*** Entries supplied Section Begins ***

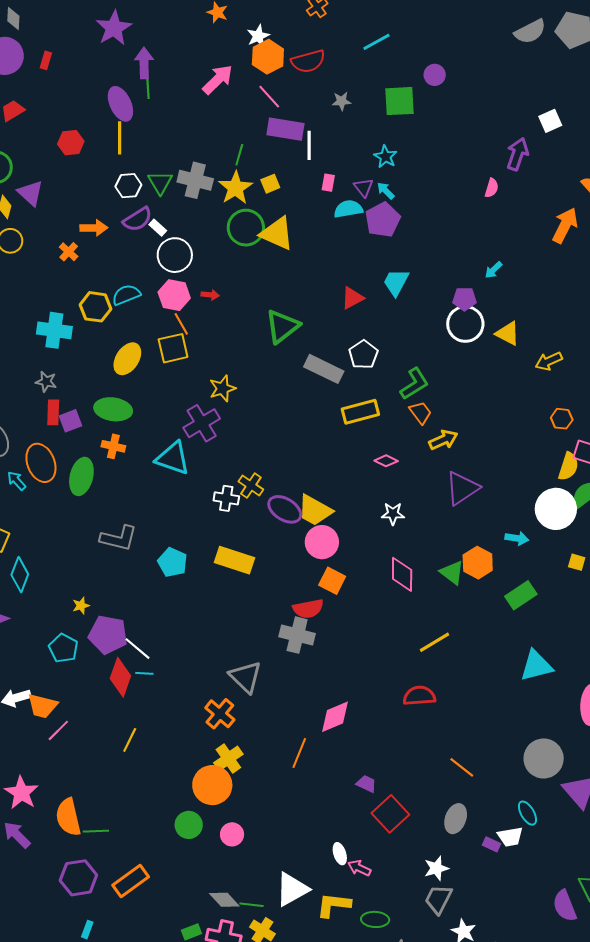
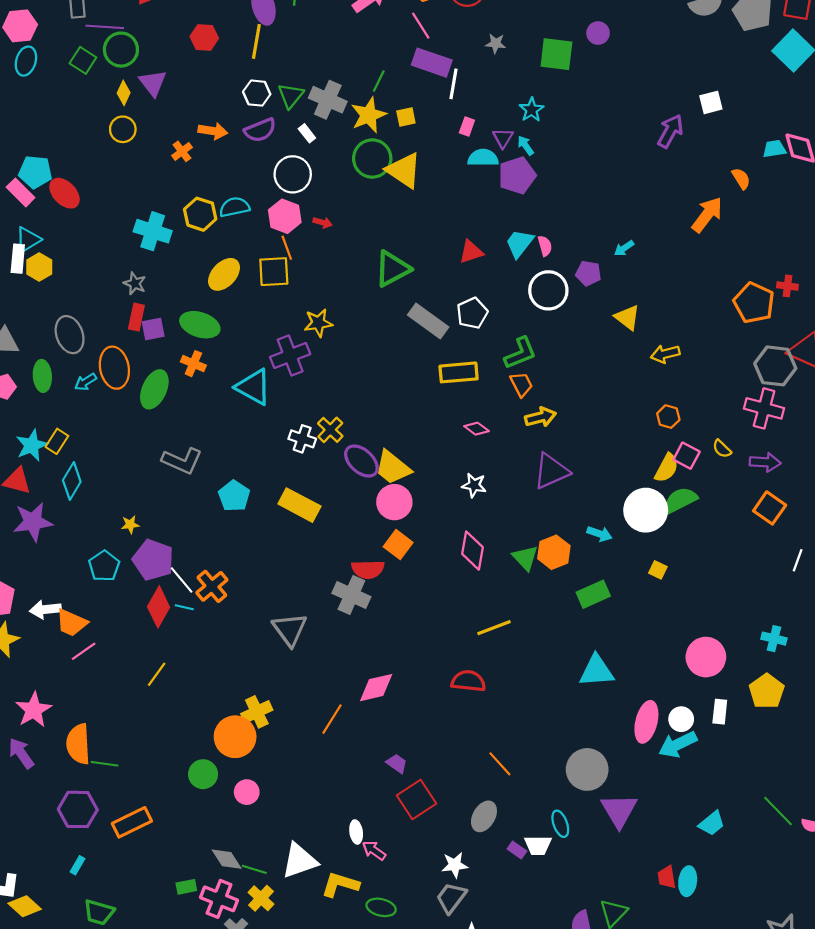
pink semicircle: (492, 188) -> (545, 246), moved, turned -42
white rectangle: (158, 228) -> (307, 133), moved
white circle: (465, 324) -> (548, 290), moved
cyan arrow: (17, 481) -> (86, 382), turned -90
orange cross: (220, 714) -> (212, 586), moved

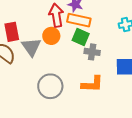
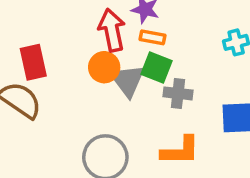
orange rectangle: (79, 20) -> (152, 37), size x0.6
gray triangle: (31, 47) -> (128, 80), moved

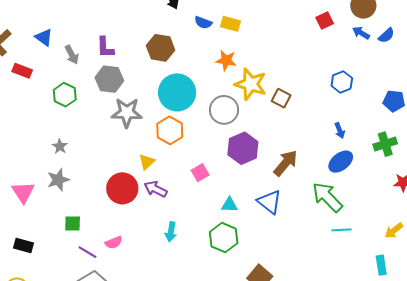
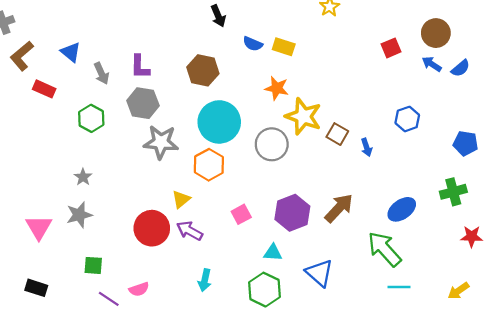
blue arrow: (340, 131) -> (367, 147), moved
purple hexagon: (243, 148) -> (292, 213), moved
blue triangle: (269, 202) -> (320, 273), moved

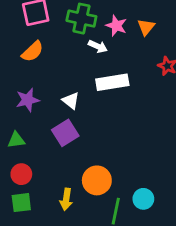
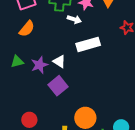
purple star: (28, 100) -> (39, 65), moved
green triangle: (16, 140) -> (17, 62), moved

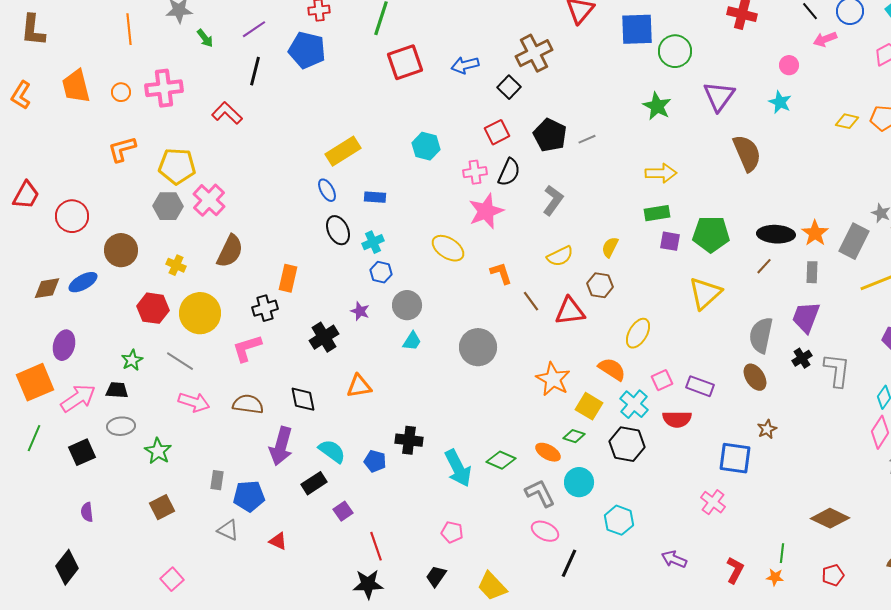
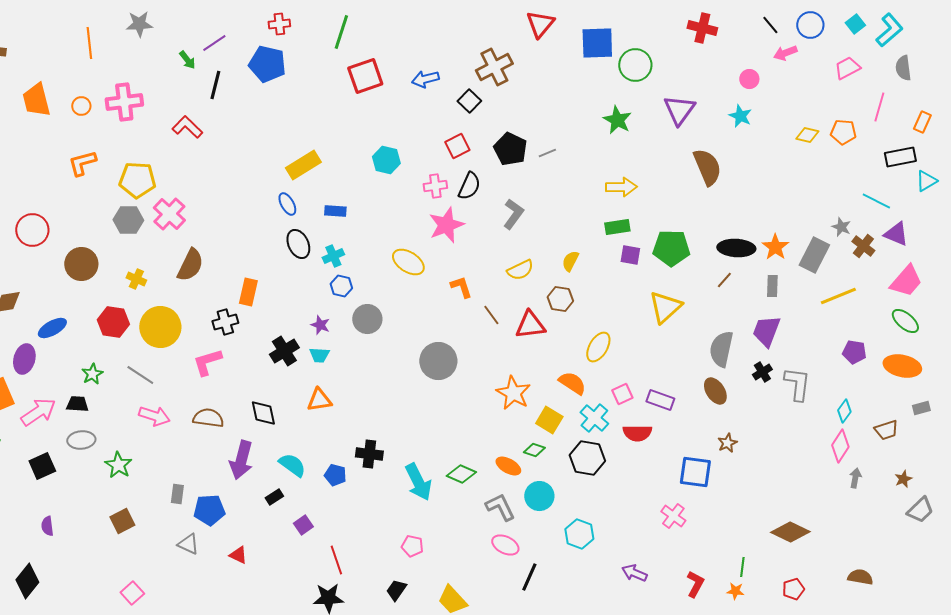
green arrow: (205, 38) -> (187, 60), moved
blue ellipse: (83, 282) -> (52, 328), moved
cyan trapezoid: (412, 341) -> (319, 355), moved, turned 60
black rectangle: (314, 483) -> (274, 497), size x0.7

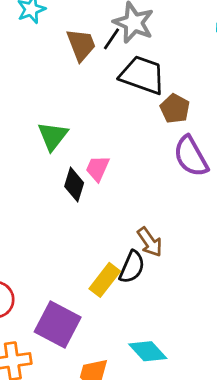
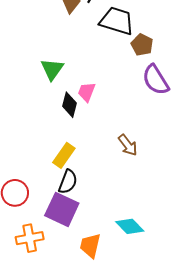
black semicircle: (132, 267) -> (68, 182), moved
yellow rectangle: (105, 280) -> (64, 155), moved

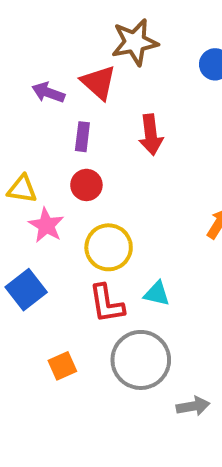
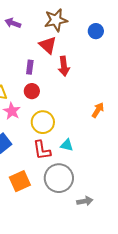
red triangle: (99, 82) -> (48, 45), moved
purple arrow: (48, 92) -> (13, 23), moved
orange square: (62, 366) -> (20, 181), size x1.5

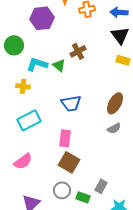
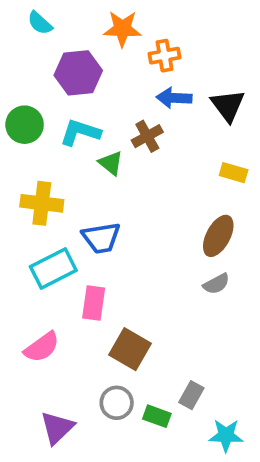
blue arrow: (119, 12) -> (174, 98), moved
yellow rectangle: (123, 60) -> (234, 173), moved
cyan L-shape: (37, 64) -> (80, 132), moved
yellow cross: (23, 86) -> (42, 203), size x1.5
blue trapezoid: (71, 103) -> (101, 238), moved
pink rectangle: (65, 138) -> (94, 303), moved

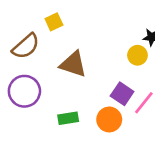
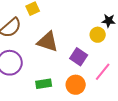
purple square: (122, 94) -> (79, 57), moved

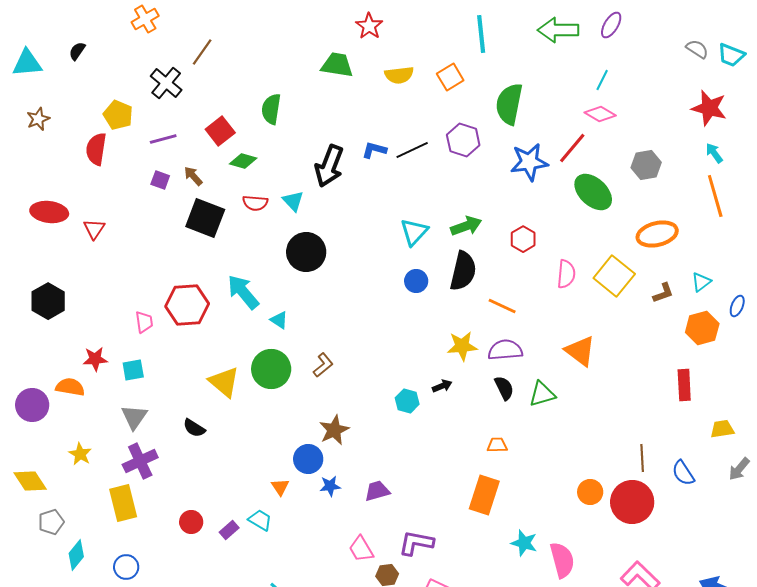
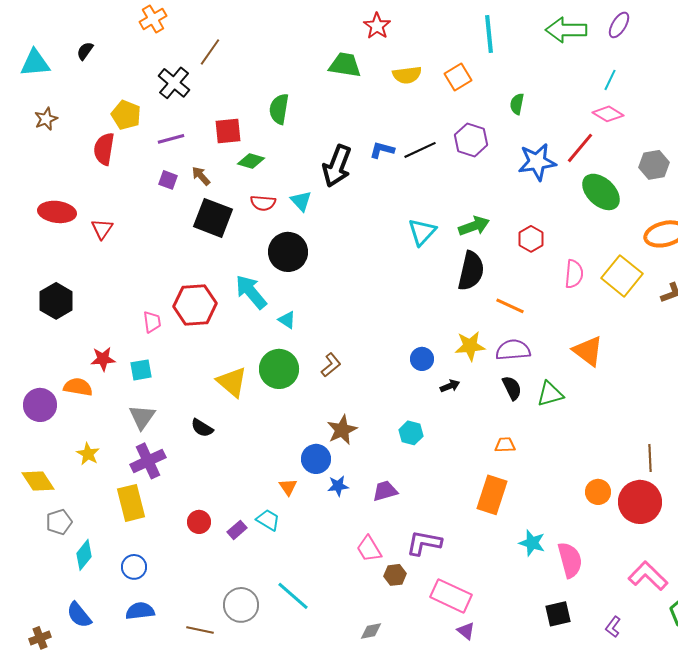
green semicircle: (509, 104) -> (517, 104), size x0.5
red square: (220, 131) -> (228, 131), turned 32
black circle: (306, 252) -> (288, 252), moved
blue circle: (416, 281) -> (422, 359), moved
cyan hexagon: (407, 401) -> (411, 433), moved

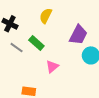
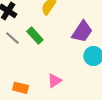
pink triangle: (52, 67) -> (55, 81), moved

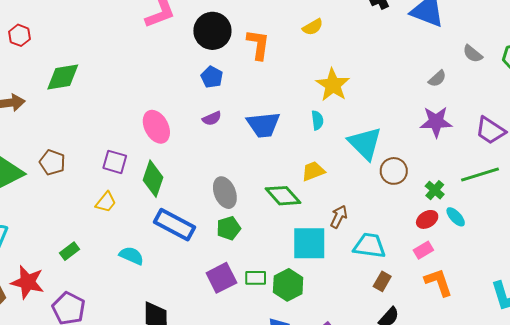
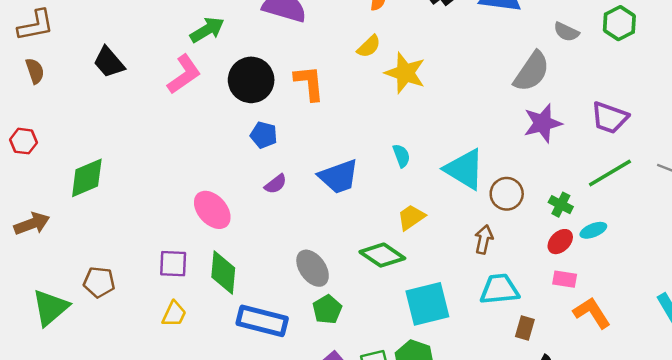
gray semicircle: (437, 79) -> (532, 72), size x1.8
yellow star: (333, 85) -> (405, 73), moved
brown arrow: (339, 217) -> (484, 239), moved
cyan ellipse: (456, 217) -> (593, 230), turned -55
pink rectangle: (423, 250) -> (565, 279), turned 54

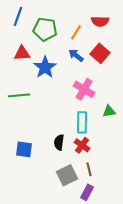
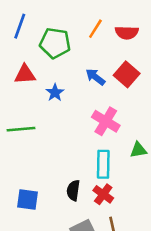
orange line: (76, 32) -> (95, 29), moved
blue star: (45, 67) -> (55, 93), size x0.6

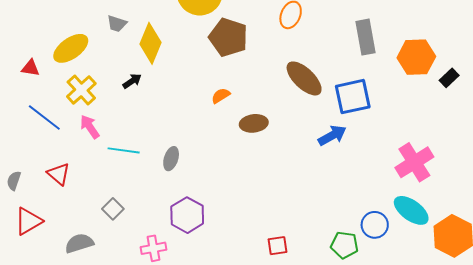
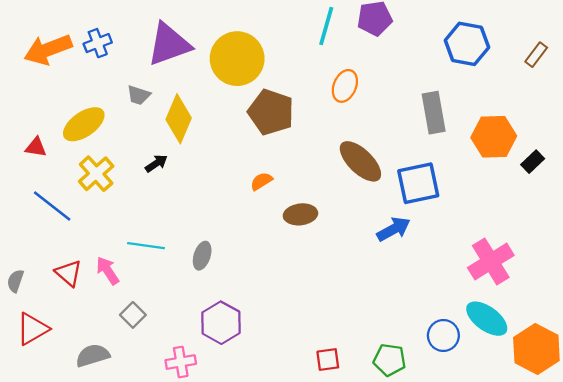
pink arrow: (90, 127) -> (108, 271), moved
green pentagon: (344, 245) -> (390, 360), moved

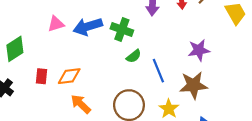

*** Entries supplied Section Ends ***

Task instructions:
Copy the data word for word and omit every picture.

Exercise response:
pink semicircle: (492, 188) -> (545, 246), moved, turned -42
white rectangle: (158, 228) -> (307, 133), moved
white circle: (465, 324) -> (548, 290), moved
cyan arrow: (17, 481) -> (86, 382), turned -90
orange cross: (220, 714) -> (212, 586), moved

orange rectangle: (79, 20) -> (152, 37), size x0.6
gray triangle: (31, 47) -> (128, 80), moved

blue arrow: (340, 131) -> (367, 147), moved
purple hexagon: (243, 148) -> (292, 213), moved
blue triangle: (269, 202) -> (320, 273), moved

purple star: (28, 100) -> (39, 65), moved
green triangle: (16, 140) -> (17, 62), moved

green arrow: (205, 38) -> (187, 60), moved
blue ellipse: (83, 282) -> (52, 328), moved
cyan trapezoid: (412, 341) -> (319, 355), moved, turned 60
black rectangle: (314, 483) -> (274, 497), size x0.7

black semicircle: (132, 267) -> (68, 182), moved
yellow rectangle: (105, 280) -> (64, 155), moved

red triangle: (99, 82) -> (48, 45), moved
purple arrow: (48, 92) -> (13, 23), moved
orange square: (62, 366) -> (20, 181), size x1.5

blue arrow: (119, 12) -> (174, 98), moved
yellow rectangle: (123, 60) -> (234, 173), moved
cyan L-shape: (37, 64) -> (80, 132), moved
yellow cross: (23, 86) -> (42, 203), size x1.5
blue trapezoid: (71, 103) -> (101, 238), moved
pink rectangle: (65, 138) -> (94, 303), moved

purple square: (122, 94) -> (79, 57), moved

green semicircle: (509, 104) -> (517, 104), size x0.5
red square: (220, 131) -> (228, 131), turned 32
black circle: (306, 252) -> (288, 252), moved
blue circle: (416, 281) -> (422, 359), moved
cyan hexagon: (407, 401) -> (411, 433), moved

pink triangle: (52, 67) -> (55, 81), moved

gray semicircle: (437, 79) -> (532, 72), size x1.8
yellow star: (333, 85) -> (405, 73), moved
brown arrow: (339, 217) -> (484, 239), moved
cyan ellipse: (456, 217) -> (593, 230), turned -55
pink rectangle: (423, 250) -> (565, 279), turned 54

orange line: (76, 32) -> (95, 29), moved
blue star: (45, 67) -> (55, 93), size x0.6

pink arrow: (90, 127) -> (108, 271), moved
green pentagon: (344, 245) -> (390, 360), moved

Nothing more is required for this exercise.